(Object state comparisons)
-----
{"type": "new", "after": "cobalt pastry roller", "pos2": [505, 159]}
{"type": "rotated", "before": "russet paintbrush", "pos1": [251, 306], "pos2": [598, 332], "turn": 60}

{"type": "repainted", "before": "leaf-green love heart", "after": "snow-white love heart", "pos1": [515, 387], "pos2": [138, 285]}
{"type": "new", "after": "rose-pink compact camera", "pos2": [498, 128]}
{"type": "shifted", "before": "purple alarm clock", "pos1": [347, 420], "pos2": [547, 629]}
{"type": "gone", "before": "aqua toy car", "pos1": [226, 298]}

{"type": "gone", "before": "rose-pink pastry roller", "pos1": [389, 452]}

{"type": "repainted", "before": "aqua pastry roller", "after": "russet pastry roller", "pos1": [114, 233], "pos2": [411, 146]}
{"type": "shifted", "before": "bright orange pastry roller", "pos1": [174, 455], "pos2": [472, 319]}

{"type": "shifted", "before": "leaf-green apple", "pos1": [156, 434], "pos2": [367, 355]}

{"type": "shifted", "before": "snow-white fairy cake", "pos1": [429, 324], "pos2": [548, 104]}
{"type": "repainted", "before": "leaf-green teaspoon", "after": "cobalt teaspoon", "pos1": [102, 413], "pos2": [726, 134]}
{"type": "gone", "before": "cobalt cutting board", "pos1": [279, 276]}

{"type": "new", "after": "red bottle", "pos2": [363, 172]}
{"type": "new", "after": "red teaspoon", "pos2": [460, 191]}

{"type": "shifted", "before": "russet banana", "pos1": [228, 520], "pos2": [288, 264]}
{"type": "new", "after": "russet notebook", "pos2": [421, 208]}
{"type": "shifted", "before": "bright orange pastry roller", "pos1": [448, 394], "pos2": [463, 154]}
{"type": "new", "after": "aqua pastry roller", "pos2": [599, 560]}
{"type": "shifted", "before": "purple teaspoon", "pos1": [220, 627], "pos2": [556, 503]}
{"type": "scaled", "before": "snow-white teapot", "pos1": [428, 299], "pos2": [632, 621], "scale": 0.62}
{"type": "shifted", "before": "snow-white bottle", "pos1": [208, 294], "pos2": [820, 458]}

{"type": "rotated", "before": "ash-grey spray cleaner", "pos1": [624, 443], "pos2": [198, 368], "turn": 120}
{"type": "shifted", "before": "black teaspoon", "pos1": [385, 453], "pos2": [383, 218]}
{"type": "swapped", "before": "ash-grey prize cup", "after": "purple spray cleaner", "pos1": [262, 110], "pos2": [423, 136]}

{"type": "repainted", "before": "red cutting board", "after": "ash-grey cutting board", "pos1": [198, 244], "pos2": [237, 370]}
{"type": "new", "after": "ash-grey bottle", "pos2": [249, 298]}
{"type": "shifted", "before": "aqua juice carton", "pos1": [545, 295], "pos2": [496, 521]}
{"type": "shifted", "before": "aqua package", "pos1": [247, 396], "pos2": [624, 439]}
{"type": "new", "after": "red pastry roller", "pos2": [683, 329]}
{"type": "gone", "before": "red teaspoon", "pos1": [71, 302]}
-----
> _What the task asks_
What lines above contain the word "spray"? Return each such line.

> _Task solution_
{"type": "rotated", "before": "ash-grey spray cleaner", "pos1": [624, 443], "pos2": [198, 368], "turn": 120}
{"type": "swapped", "before": "ash-grey prize cup", "after": "purple spray cleaner", "pos1": [262, 110], "pos2": [423, 136]}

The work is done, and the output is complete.